▶ **How to complete this task**:
In the records below, take the line containing "IC4 pin G2: none -> VE" and reproduce it and every subsequent line exactly, adding nothing.

[Before-and-after change data]
····················

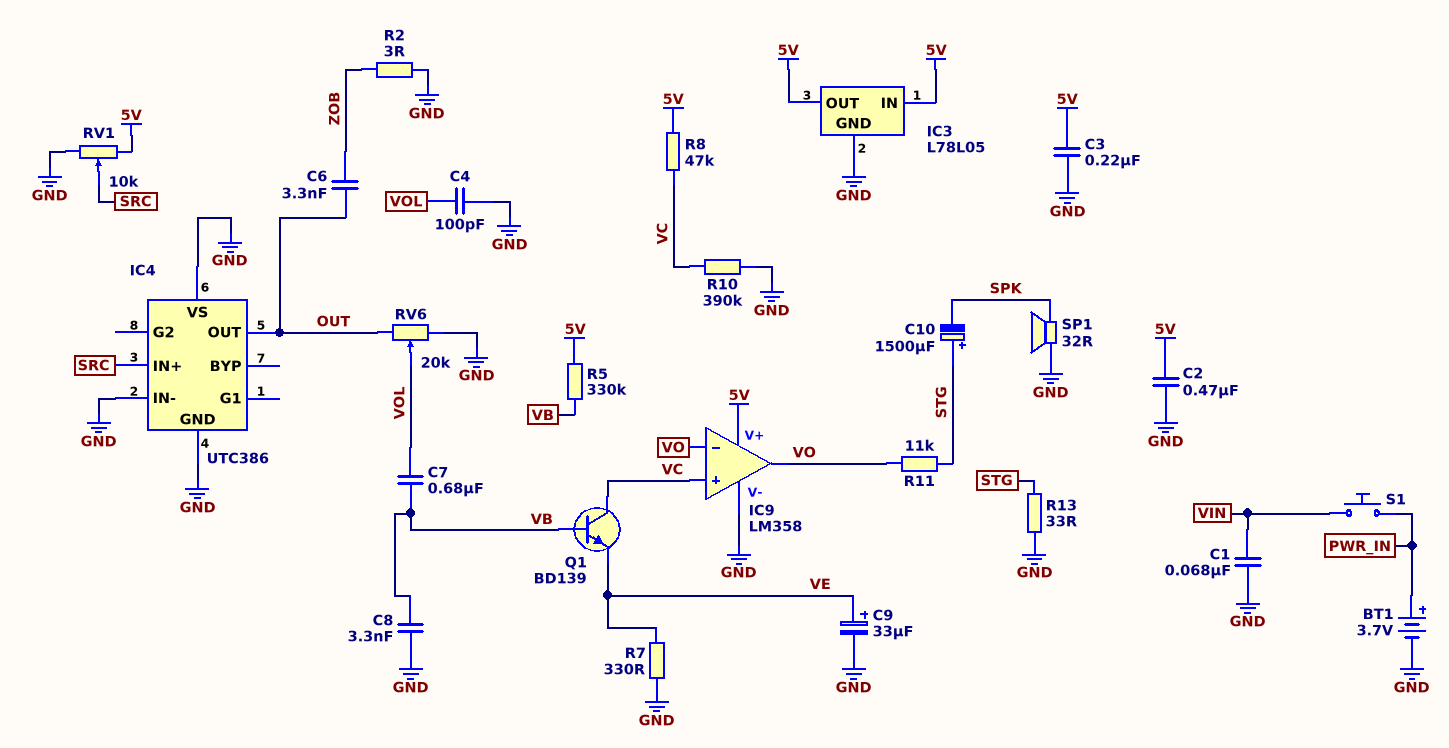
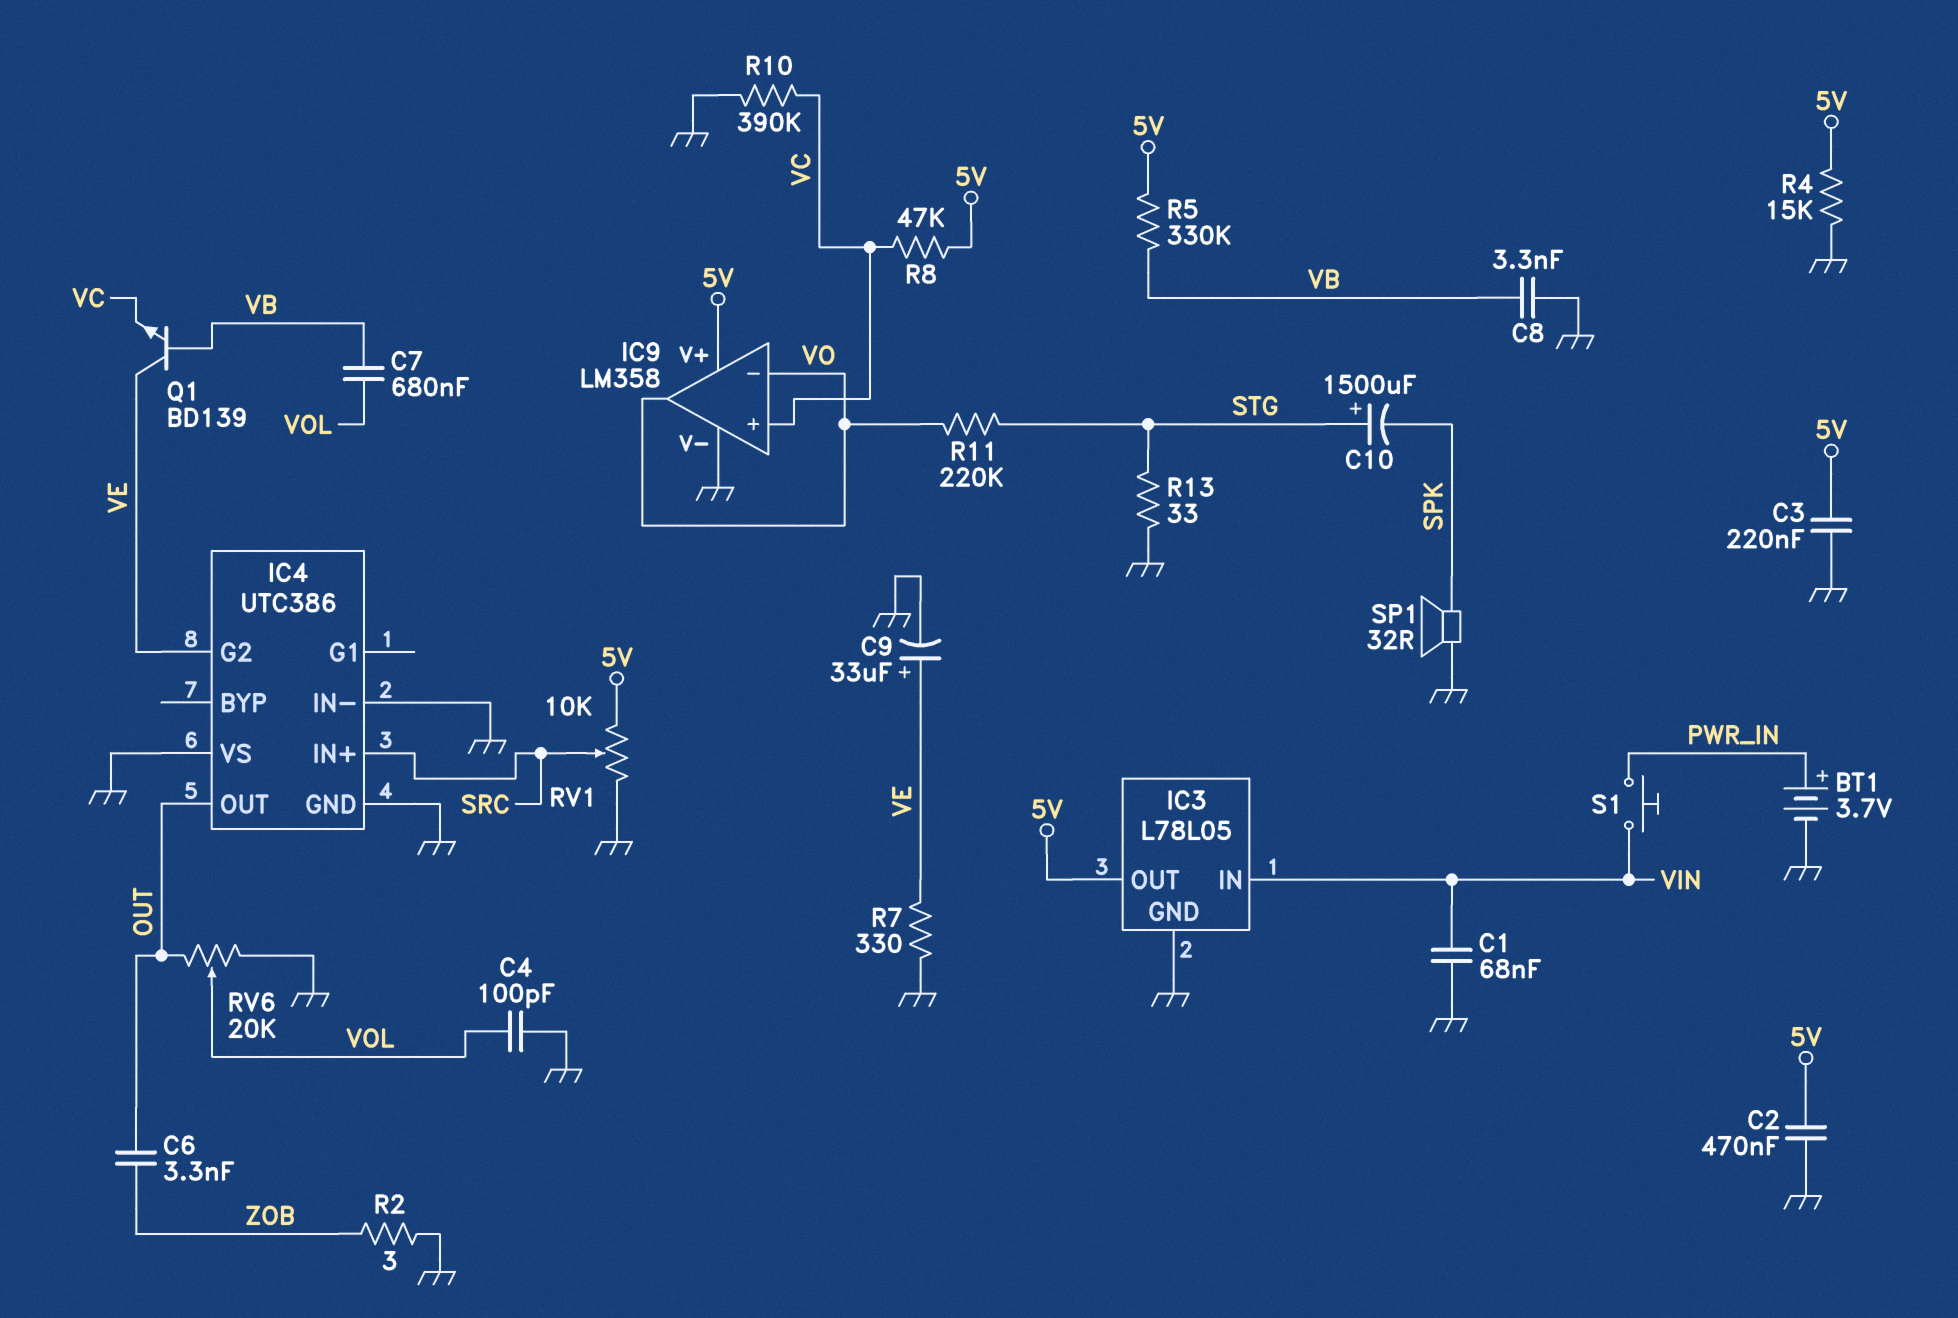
IC3 pin IN: 5V -> VIN
IC4 pin G2: none -> VE
Q1: NPN BD139 (B VB, C VC, E VE) -> NPN BD139 (B VB, C VE, E VC)
R4: none -> 15k (5V, GND)
R11: 11k (STG, VO) -> 220k (STG, VO)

····················

▶ **Task response**:
IC4 pin G2: none -> VE
Q1: NPN BD139 (B VB, C VC, E VE) -> NPN BD139 (B VB, C VE, E VC)
R4: none -> 15k (5V, GND)
R11: 11k (STG, VO) -> 220k (STG, VO)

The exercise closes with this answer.